DATA FOR PROCESSING:
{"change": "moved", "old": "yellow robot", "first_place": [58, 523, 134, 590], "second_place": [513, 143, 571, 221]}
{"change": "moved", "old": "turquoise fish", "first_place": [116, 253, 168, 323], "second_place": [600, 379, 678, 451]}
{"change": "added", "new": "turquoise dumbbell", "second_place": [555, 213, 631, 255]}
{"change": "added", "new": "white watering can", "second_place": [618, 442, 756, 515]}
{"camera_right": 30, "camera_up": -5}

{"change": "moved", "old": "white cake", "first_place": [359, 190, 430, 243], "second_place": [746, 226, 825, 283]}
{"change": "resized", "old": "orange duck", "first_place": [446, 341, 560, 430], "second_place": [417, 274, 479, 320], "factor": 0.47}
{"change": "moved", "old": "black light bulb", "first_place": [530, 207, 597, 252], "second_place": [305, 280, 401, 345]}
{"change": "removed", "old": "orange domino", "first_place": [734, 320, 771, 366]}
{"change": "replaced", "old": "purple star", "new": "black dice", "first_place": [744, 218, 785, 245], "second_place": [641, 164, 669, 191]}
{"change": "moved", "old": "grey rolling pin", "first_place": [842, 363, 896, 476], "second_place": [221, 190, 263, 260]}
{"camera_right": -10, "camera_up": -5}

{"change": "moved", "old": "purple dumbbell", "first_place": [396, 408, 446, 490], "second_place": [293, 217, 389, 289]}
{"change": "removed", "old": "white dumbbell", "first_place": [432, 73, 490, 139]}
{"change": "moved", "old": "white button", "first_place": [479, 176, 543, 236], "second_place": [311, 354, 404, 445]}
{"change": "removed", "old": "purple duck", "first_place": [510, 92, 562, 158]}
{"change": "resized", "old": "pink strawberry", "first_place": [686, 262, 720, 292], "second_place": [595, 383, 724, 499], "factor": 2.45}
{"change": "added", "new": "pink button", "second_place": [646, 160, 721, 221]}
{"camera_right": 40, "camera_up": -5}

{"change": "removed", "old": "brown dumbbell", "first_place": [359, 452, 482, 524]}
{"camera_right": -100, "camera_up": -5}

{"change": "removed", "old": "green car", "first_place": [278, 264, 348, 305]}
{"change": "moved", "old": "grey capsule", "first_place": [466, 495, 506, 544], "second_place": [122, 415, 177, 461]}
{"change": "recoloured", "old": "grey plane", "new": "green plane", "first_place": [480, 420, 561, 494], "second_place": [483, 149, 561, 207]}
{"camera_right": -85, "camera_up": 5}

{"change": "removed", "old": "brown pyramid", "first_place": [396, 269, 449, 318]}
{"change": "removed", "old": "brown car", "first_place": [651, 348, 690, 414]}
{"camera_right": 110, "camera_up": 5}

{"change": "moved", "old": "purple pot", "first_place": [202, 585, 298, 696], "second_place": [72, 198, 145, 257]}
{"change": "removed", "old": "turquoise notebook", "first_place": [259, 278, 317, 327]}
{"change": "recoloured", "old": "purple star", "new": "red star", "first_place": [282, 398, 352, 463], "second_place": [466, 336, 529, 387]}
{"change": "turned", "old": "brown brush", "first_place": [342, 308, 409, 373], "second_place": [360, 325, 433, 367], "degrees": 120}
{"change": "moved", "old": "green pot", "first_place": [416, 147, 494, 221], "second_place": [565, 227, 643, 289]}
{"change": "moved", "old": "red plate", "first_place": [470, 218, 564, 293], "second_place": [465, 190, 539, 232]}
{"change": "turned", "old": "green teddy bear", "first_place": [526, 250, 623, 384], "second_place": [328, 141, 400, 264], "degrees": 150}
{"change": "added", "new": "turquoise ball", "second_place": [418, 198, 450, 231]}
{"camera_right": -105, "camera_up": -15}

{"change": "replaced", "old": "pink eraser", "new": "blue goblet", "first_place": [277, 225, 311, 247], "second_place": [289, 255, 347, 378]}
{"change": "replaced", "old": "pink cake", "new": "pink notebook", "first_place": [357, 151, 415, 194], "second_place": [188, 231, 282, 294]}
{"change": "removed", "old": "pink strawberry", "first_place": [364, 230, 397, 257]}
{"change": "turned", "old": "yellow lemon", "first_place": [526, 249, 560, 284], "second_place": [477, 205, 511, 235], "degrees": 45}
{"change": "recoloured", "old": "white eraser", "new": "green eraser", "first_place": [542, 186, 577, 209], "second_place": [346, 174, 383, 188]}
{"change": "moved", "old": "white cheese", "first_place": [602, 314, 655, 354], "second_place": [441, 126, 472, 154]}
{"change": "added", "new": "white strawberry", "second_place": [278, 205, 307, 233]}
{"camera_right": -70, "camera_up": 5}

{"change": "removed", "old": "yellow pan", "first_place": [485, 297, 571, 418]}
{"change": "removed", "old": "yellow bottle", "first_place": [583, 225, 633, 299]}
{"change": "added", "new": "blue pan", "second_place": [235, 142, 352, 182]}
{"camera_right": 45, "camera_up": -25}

TASK ITEM: Could you print all of the entries again exactly as they stand?

RESULT:
{"change": "moved", "old": "yellow robot", "first_place": [58, 523, 134, 590], "second_place": [513, 143, 571, 221]}
{"change": "moved", "old": "turquoise fish", "first_place": [116, 253, 168, 323], "second_place": [600, 379, 678, 451]}
{"change": "added", "new": "turquoise dumbbell", "second_place": [555, 213, 631, 255]}
{"change": "added", "new": "white watering can", "second_place": [618, 442, 756, 515]}
{"camera_right": 30, "camera_up": -5}

{"change": "moved", "old": "white cake", "first_place": [359, 190, 430, 243], "second_place": [746, 226, 825, 283]}
{"change": "resized", "old": "orange duck", "first_place": [446, 341, 560, 430], "second_place": [417, 274, 479, 320], "factor": 0.47}
{"change": "moved", "old": "black light bulb", "first_place": [530, 207, 597, 252], "second_place": [305, 280, 401, 345]}
{"change": "removed", "old": "orange domino", "first_place": [734, 320, 771, 366]}
{"change": "replaced", "old": "purple star", "new": "black dice", "first_place": [744, 218, 785, 245], "second_place": [641, 164, 669, 191]}
{"change": "moved", "old": "grey rolling pin", "first_place": [842, 363, 896, 476], "second_place": [221, 190, 263, 260]}
{"camera_right": -10, "camera_up": -5}

{"change": "moved", "old": "purple dumbbell", "first_place": [396, 408, 446, 490], "second_place": [293, 217, 389, 289]}
{"change": "removed", "old": "white dumbbell", "first_place": [432, 73, 490, 139]}
{"change": "moved", "old": "white button", "first_place": [479, 176, 543, 236], "second_place": [311, 354, 404, 445]}
{"change": "removed", "old": "purple duck", "first_place": [510, 92, 562, 158]}
{"change": "resized", "old": "pink strawberry", "first_place": [686, 262, 720, 292], "second_place": [595, 383, 724, 499], "factor": 2.45}
{"change": "added", "new": "pink button", "second_place": [646, 160, 721, 221]}
{"camera_right": 40, "camera_up": -5}

{"change": "removed", "old": "brown dumbbell", "first_place": [359, 452, 482, 524]}
{"camera_right": -100, "camera_up": -5}

{"change": "removed", "old": "green car", "first_place": [278, 264, 348, 305]}
{"change": "moved", "old": "grey capsule", "first_place": [466, 495, 506, 544], "second_place": [122, 415, 177, 461]}
{"change": "recoloured", "old": "grey plane", "new": "green plane", "first_place": [480, 420, 561, 494], "second_place": [483, 149, 561, 207]}
{"camera_right": -85, "camera_up": 5}

{"change": "removed", "old": "brown pyramid", "first_place": [396, 269, 449, 318]}
{"change": "removed", "old": "brown car", "first_place": [651, 348, 690, 414]}
{"camera_right": 110, "camera_up": 5}

{"change": "moved", "old": "purple pot", "first_place": [202, 585, 298, 696], "second_place": [72, 198, 145, 257]}
{"change": "removed", "old": "turquoise notebook", "first_place": [259, 278, 317, 327]}
{"change": "recoloured", "old": "purple star", "new": "red star", "first_place": [282, 398, 352, 463], "second_place": [466, 336, 529, 387]}
{"change": "turned", "old": "brown brush", "first_place": [342, 308, 409, 373], "second_place": [360, 325, 433, 367], "degrees": 120}
{"change": "moved", "old": "green pot", "first_place": [416, 147, 494, 221], "second_place": [565, 227, 643, 289]}
{"change": "moved", "old": "red plate", "first_place": [470, 218, 564, 293], "second_place": [465, 190, 539, 232]}
{"change": "turned", "old": "green teddy bear", "first_place": [526, 250, 623, 384], "second_place": [328, 141, 400, 264], "degrees": 150}
{"change": "added", "new": "turquoise ball", "second_place": [418, 198, 450, 231]}
{"camera_right": -105, "camera_up": -15}

{"change": "replaced", "old": "pink eraser", "new": "blue goblet", "first_place": [277, 225, 311, 247], "second_place": [289, 255, 347, 378]}
{"change": "replaced", "old": "pink cake", "new": "pink notebook", "first_place": [357, 151, 415, 194], "second_place": [188, 231, 282, 294]}
{"change": "removed", "old": "pink strawberry", "first_place": [364, 230, 397, 257]}
{"change": "turned", "old": "yellow lemon", "first_place": [526, 249, 560, 284], "second_place": [477, 205, 511, 235], "degrees": 45}
{"change": "recoloured", "old": "white eraser", "new": "green eraser", "first_place": [542, 186, 577, 209], "second_place": [346, 174, 383, 188]}
{"change": "moved", "old": "white cheese", "first_place": [602, 314, 655, 354], "second_place": [441, 126, 472, 154]}
{"change": "added", "new": "white strawberry", "second_place": [278, 205, 307, 233]}
{"camera_right": -70, "camera_up": 5}

{"change": "removed", "old": "yellow pan", "first_place": [485, 297, 571, 418]}
{"change": "removed", "old": "yellow bottle", "first_place": [583, 225, 633, 299]}
{"change": "added", "new": "blue pan", "second_place": [235, 142, 352, 182]}
{"camera_right": 45, "camera_up": -25}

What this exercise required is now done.